----- Input records -----
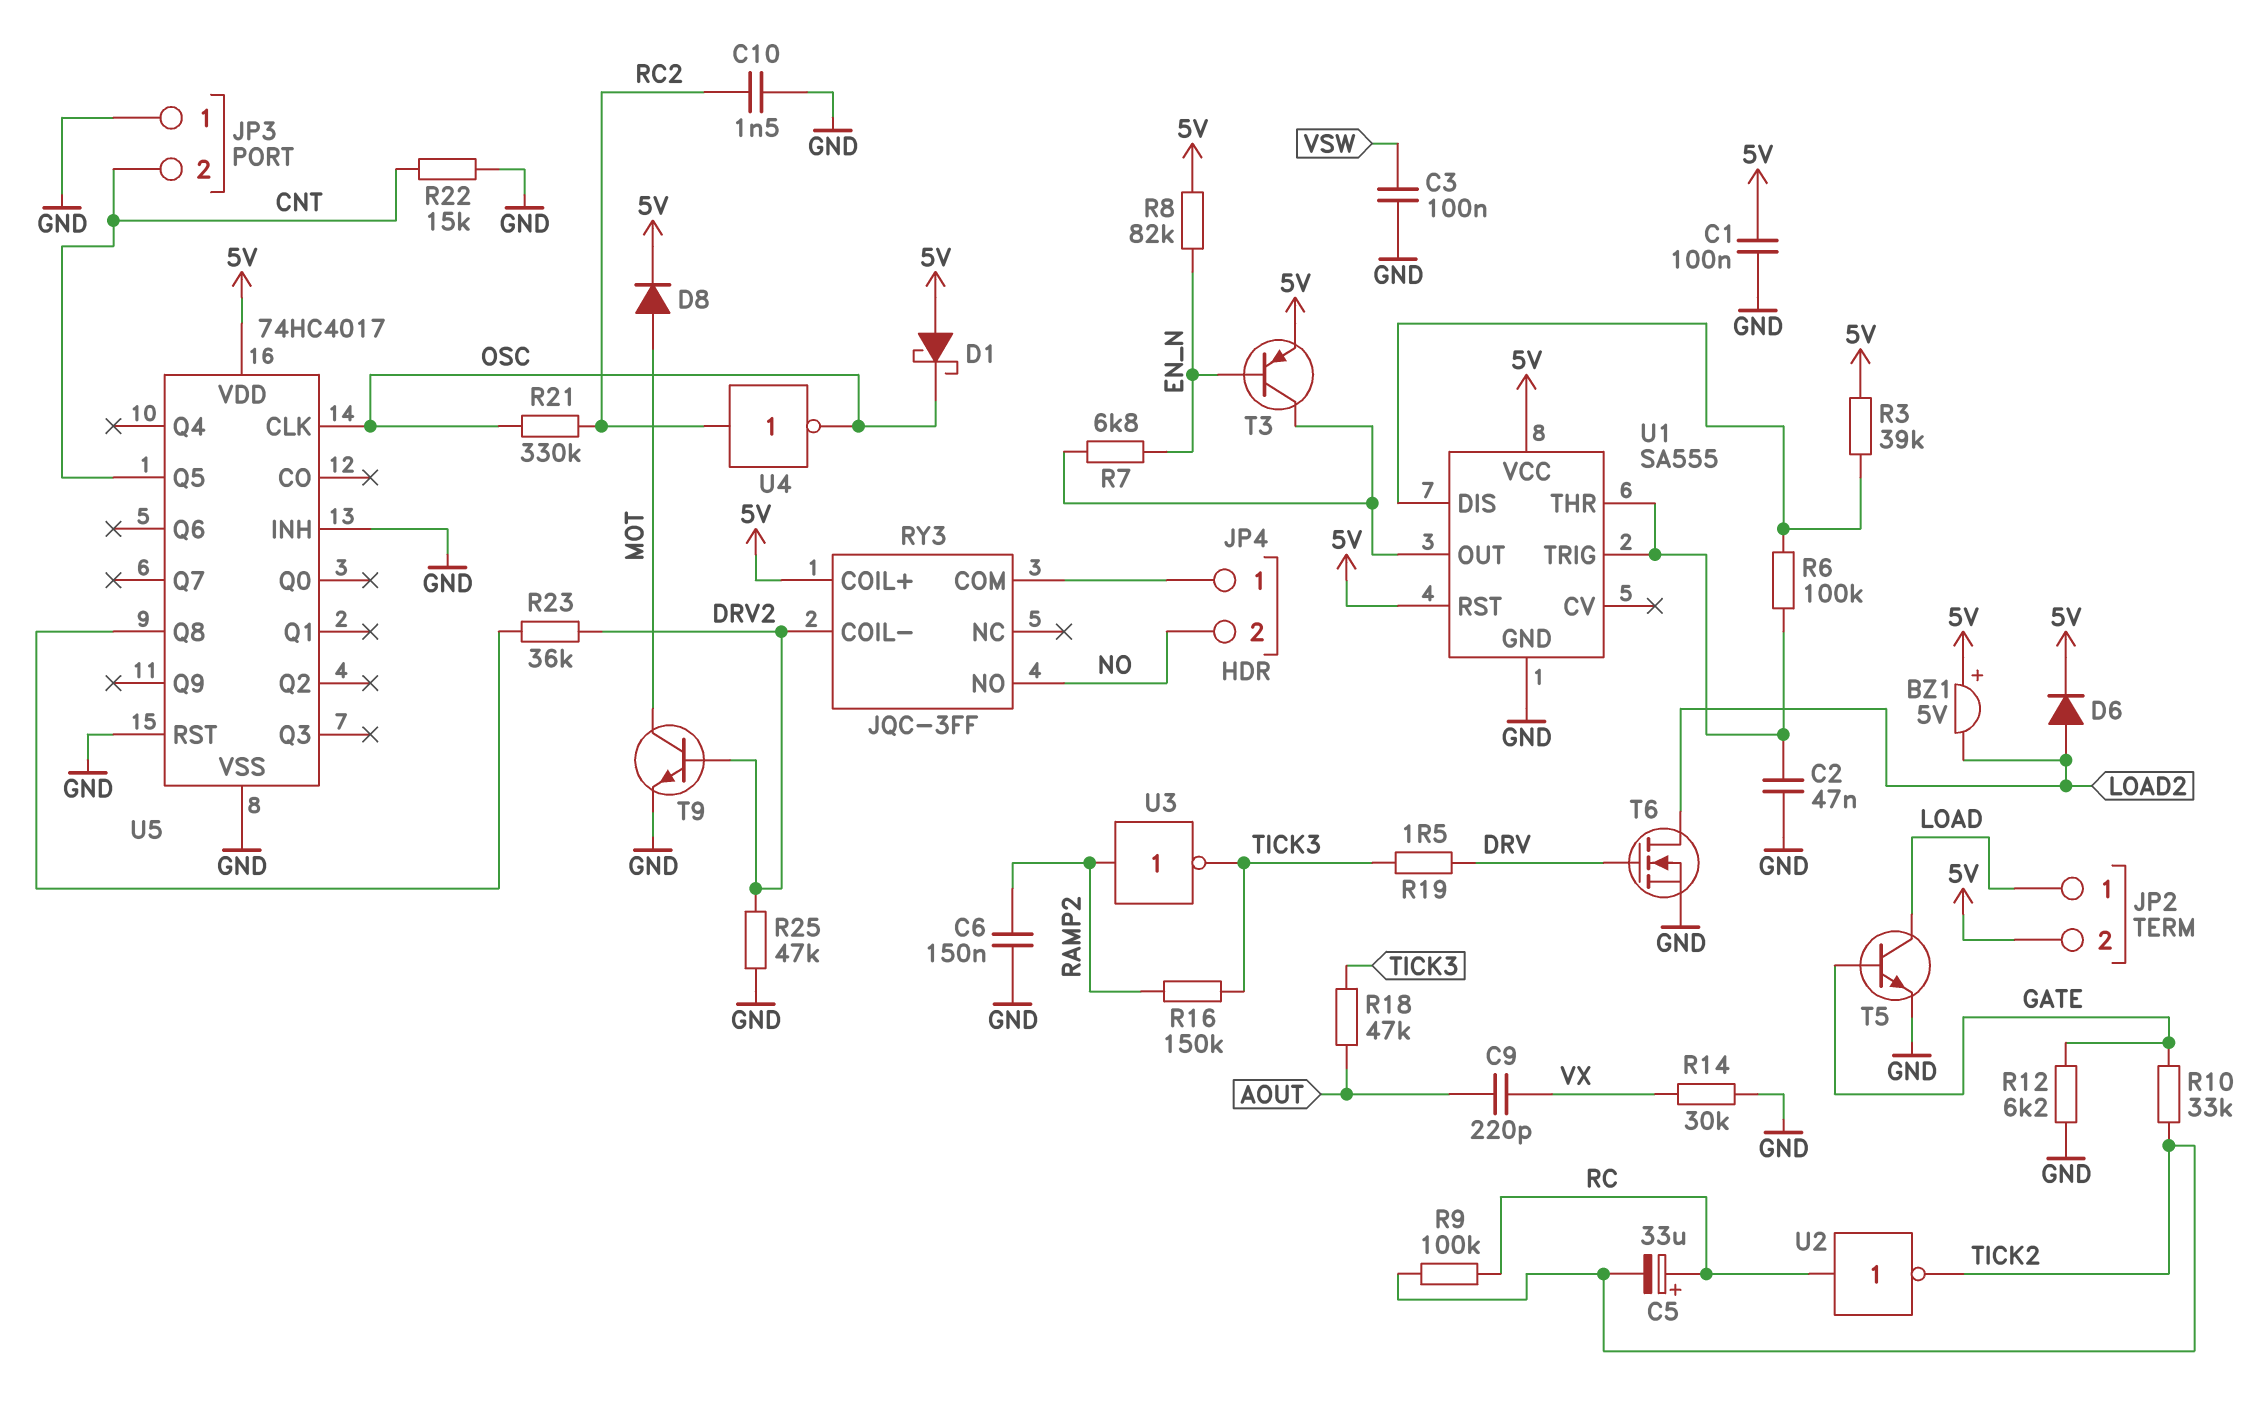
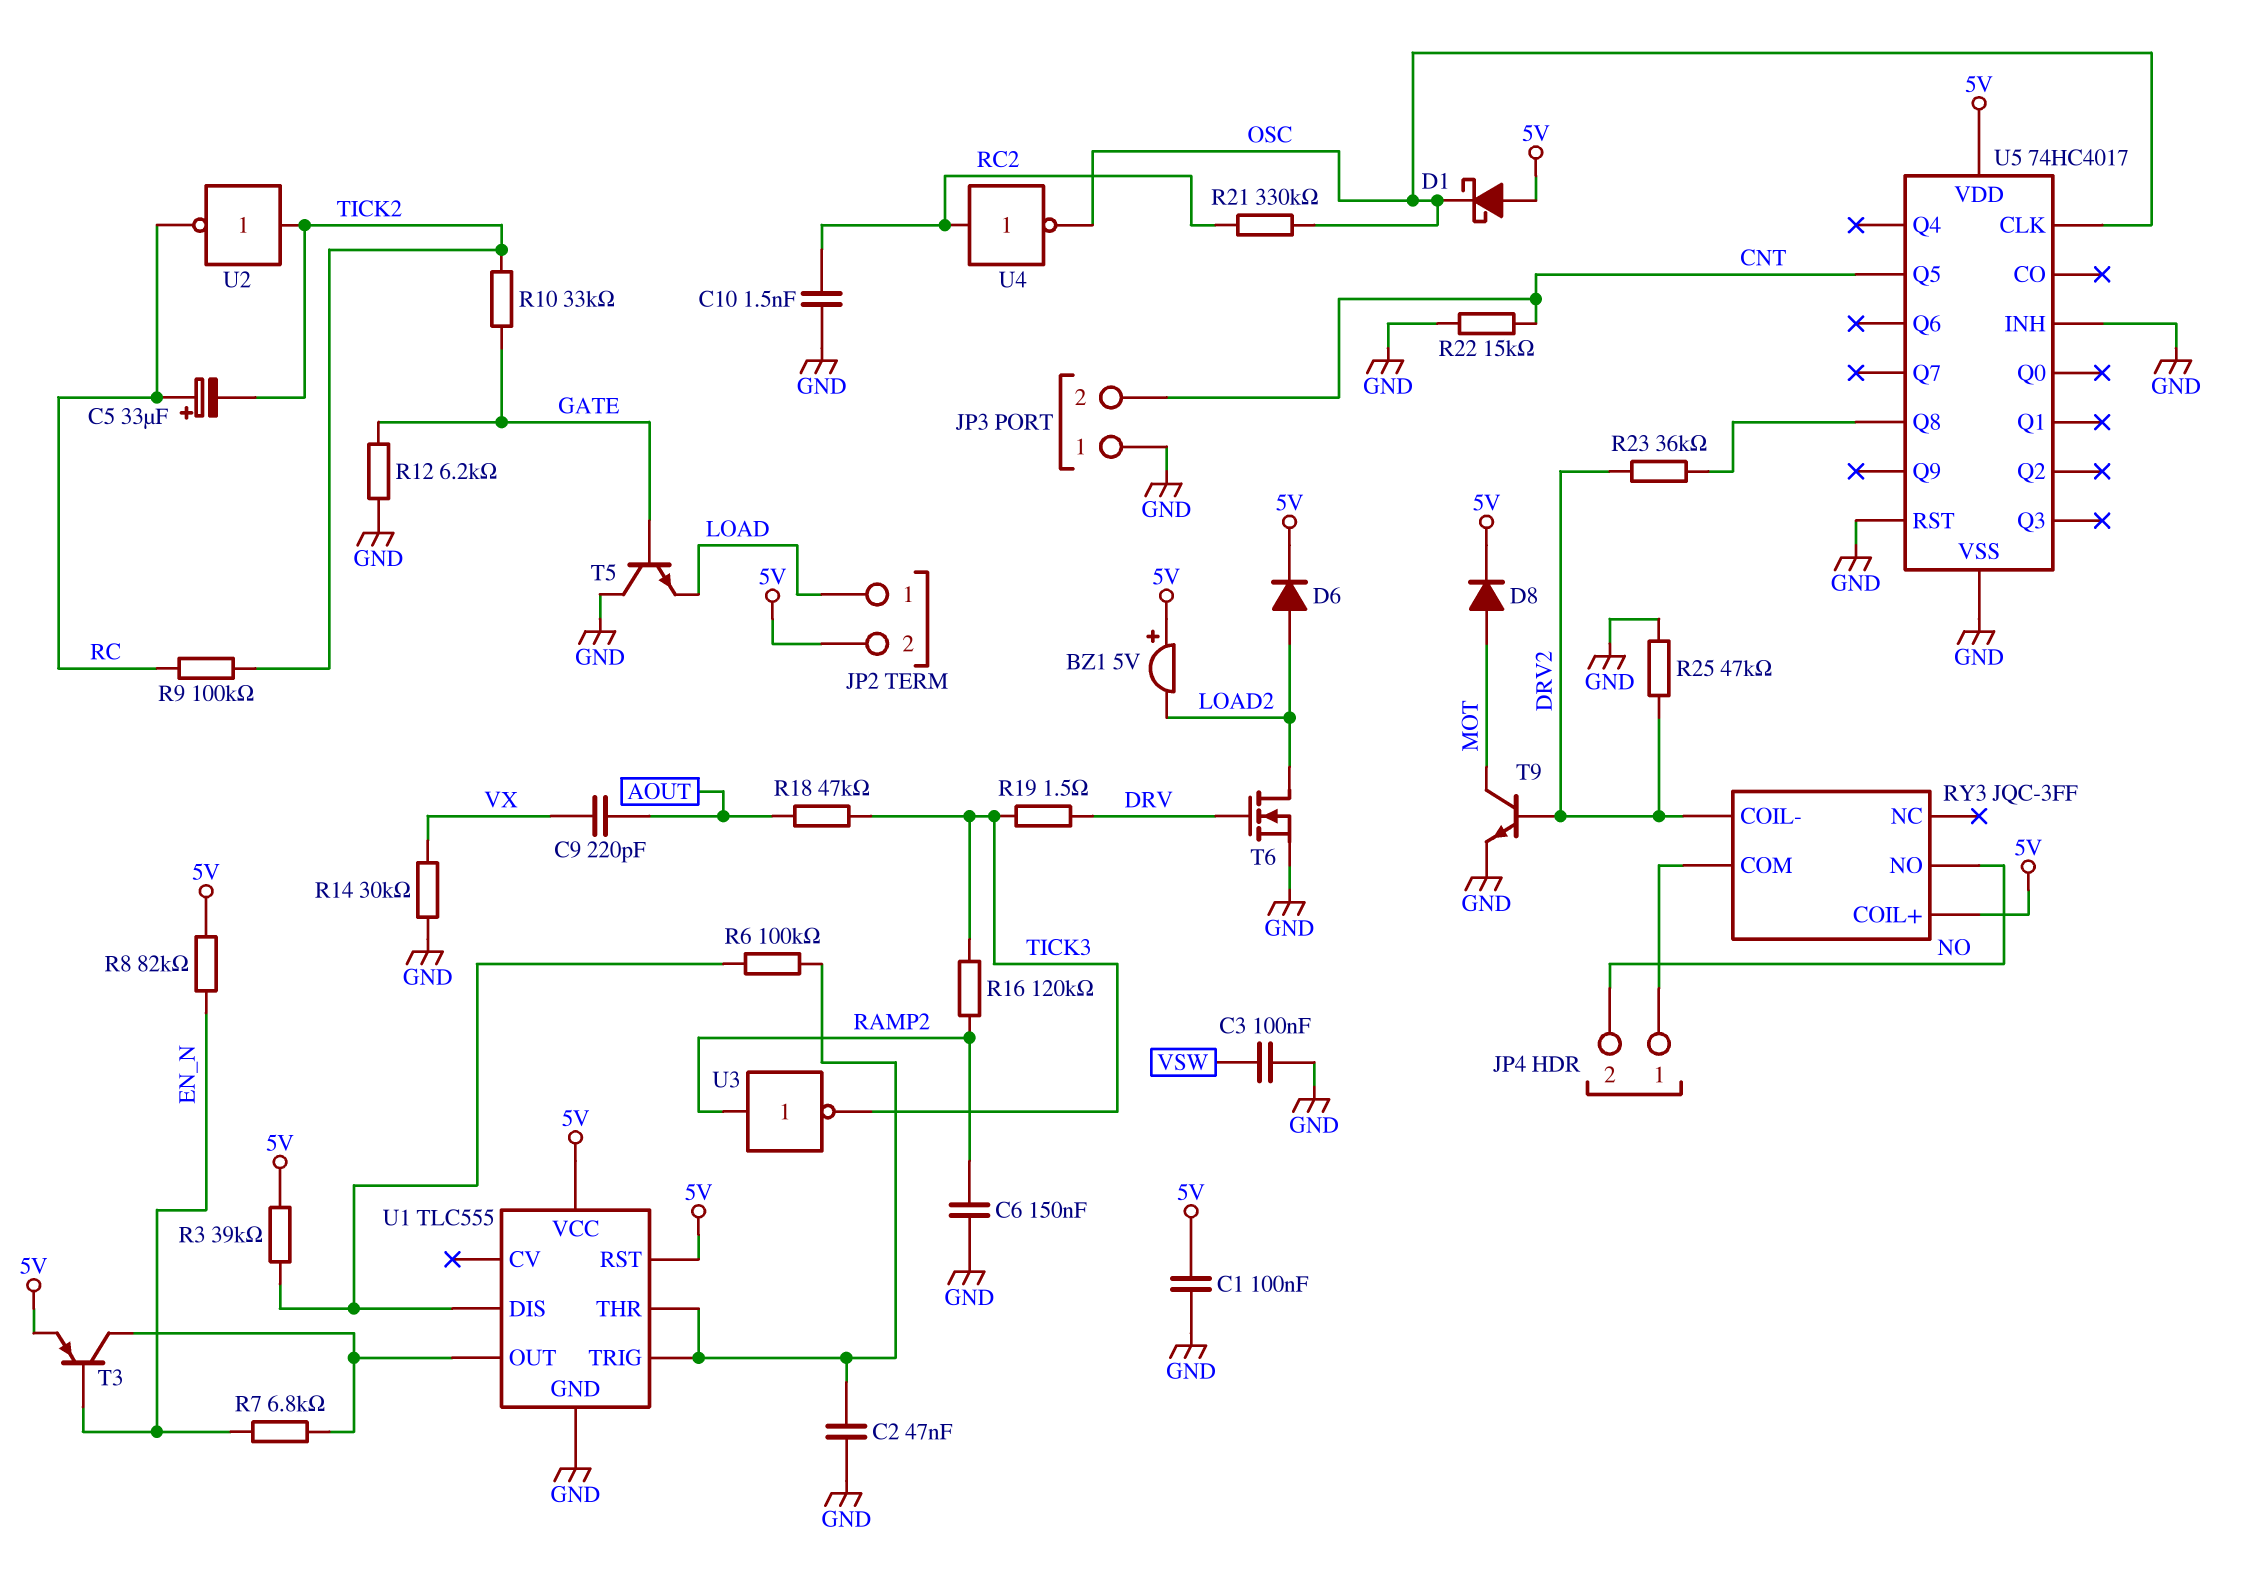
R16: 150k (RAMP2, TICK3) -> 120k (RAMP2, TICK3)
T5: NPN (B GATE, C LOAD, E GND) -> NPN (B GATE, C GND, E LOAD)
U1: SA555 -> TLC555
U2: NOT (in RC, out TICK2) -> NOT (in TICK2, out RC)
-----
----- Input records -----
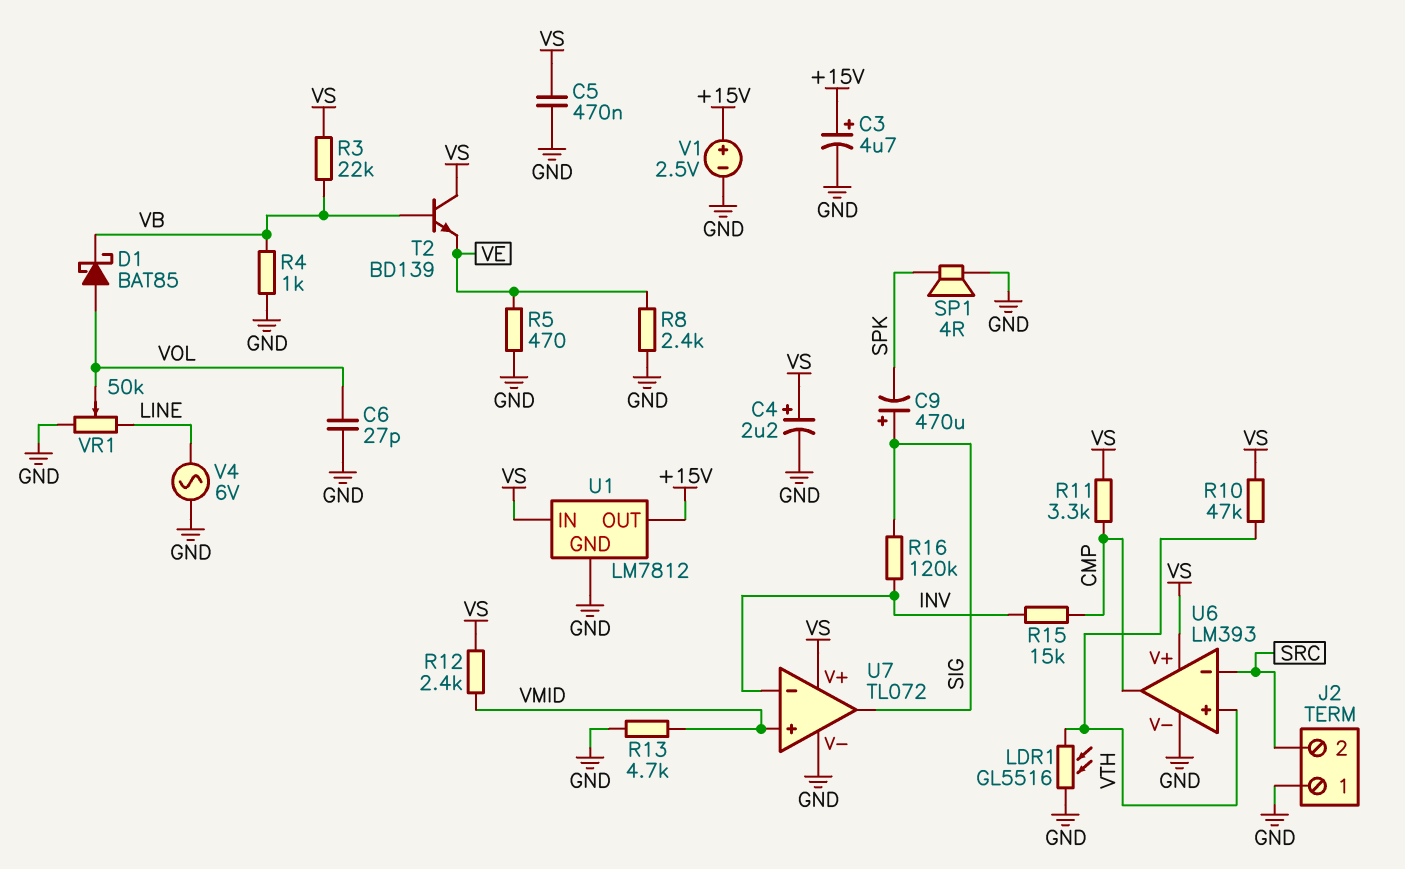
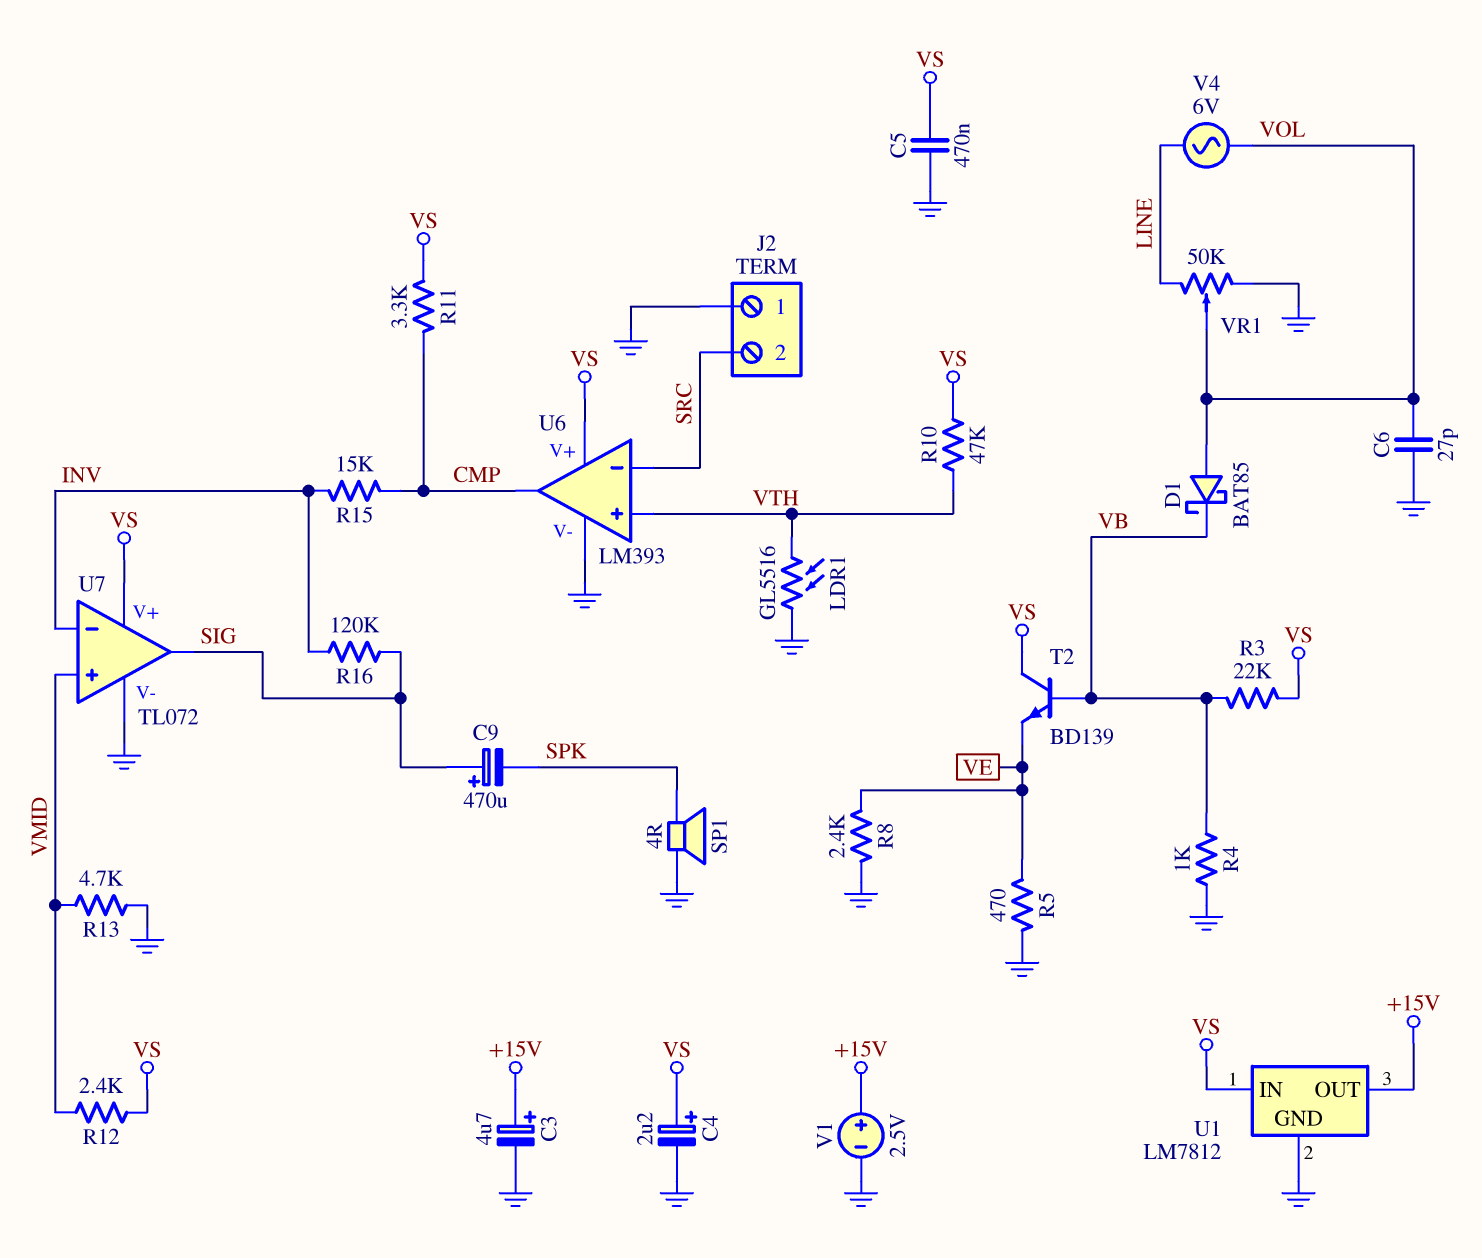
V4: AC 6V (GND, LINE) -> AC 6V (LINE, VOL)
-----
Return, word for word, the lines of the data above from the line with "R16: 150k (RAMP2, TICK3)" through the line with "U2: NOT (in", inclusive.

R16: 150k (RAMP2, TICK3) -> 120k (RAMP2, TICK3)
T5: NPN (B GATE, C LOAD, E GND) -> NPN (B GATE, C GND, E LOAD)
U1: SA555 -> TLC555
U2: NOT (in RC, out TICK2) -> NOT (in TICK2, out RC)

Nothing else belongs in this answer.